== RECORDS FOR PROCESSING ==

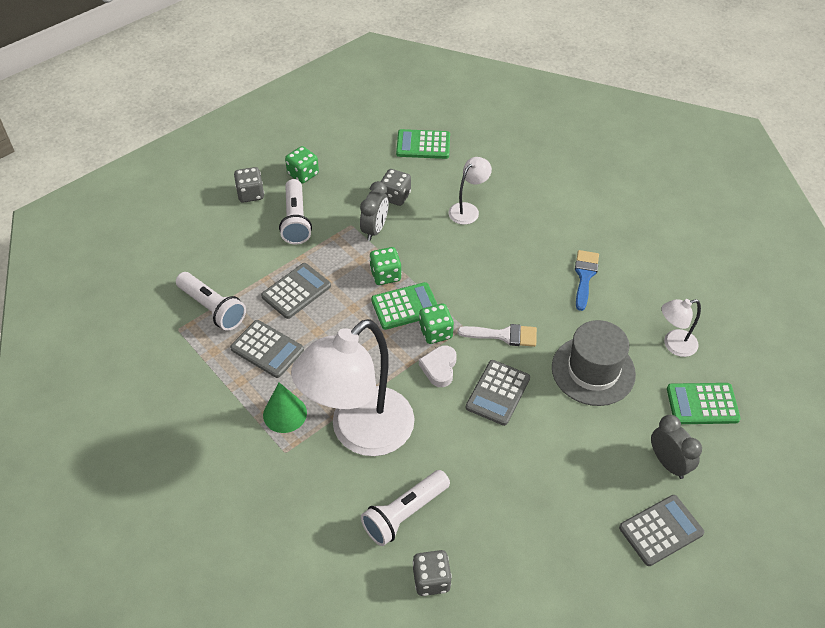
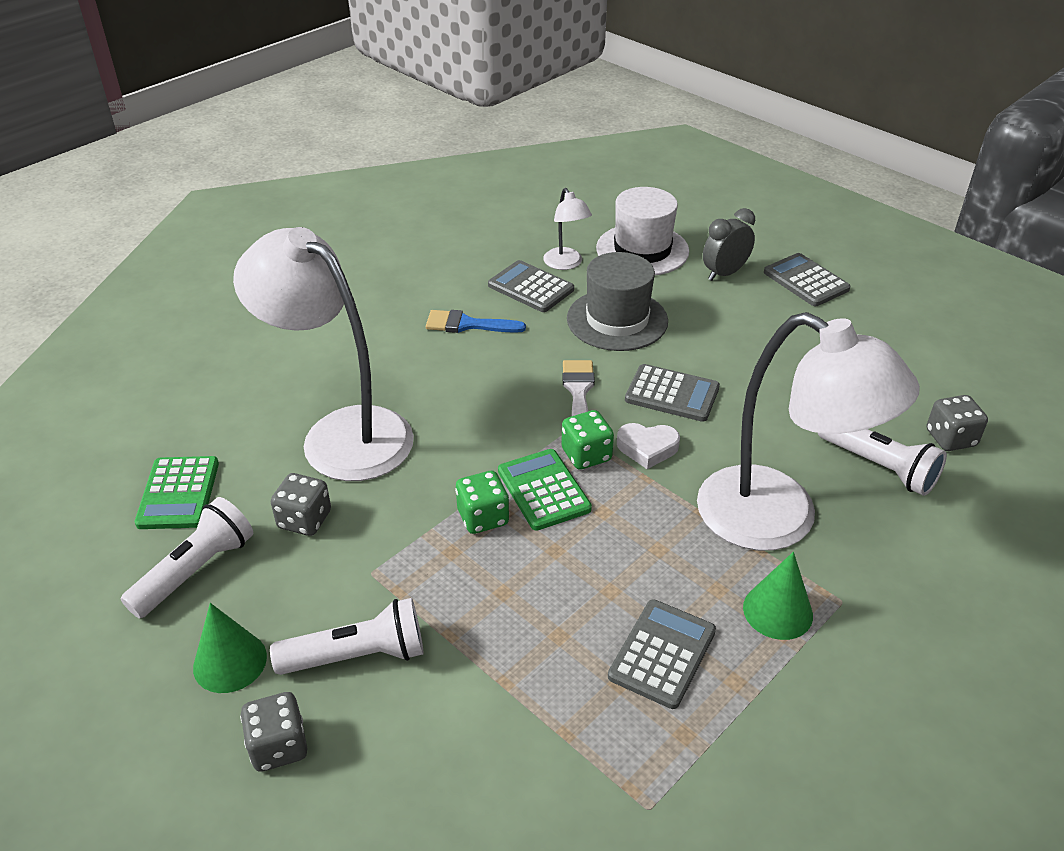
camera: 95 degrees left, 10 degrees down
(212, 308) = (588, 757): white flashlight -> white flashlight (196, 571)
(296, 291) = (530, 630): grey calculator -> grey calculator (531, 287)
(303, 174) = (230, 661): green dice -> green cone
(375, 229) = (382, 539): grey clock -> none
(468, 210) = (341, 433): white lamp -> white lamp, size x2.26
(702, 404) = (642, 250): green calculator -> white hat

===

-- YOUR ASSIGNMENT --
Using the data above, extract exactly the lines from the one that holds "(296, 291) = (530, 630): grey" to the one that holds "(468, 210) = (341, 433): white", both ends included, and no others.

-- WRITTEN SOLUTION --
(296, 291) = (530, 630): grey calculator -> grey calculator (531, 287)
(303, 174) = (230, 661): green dice -> green cone
(375, 229) = (382, 539): grey clock -> none
(468, 210) = (341, 433): white lamp -> white lamp, size x2.26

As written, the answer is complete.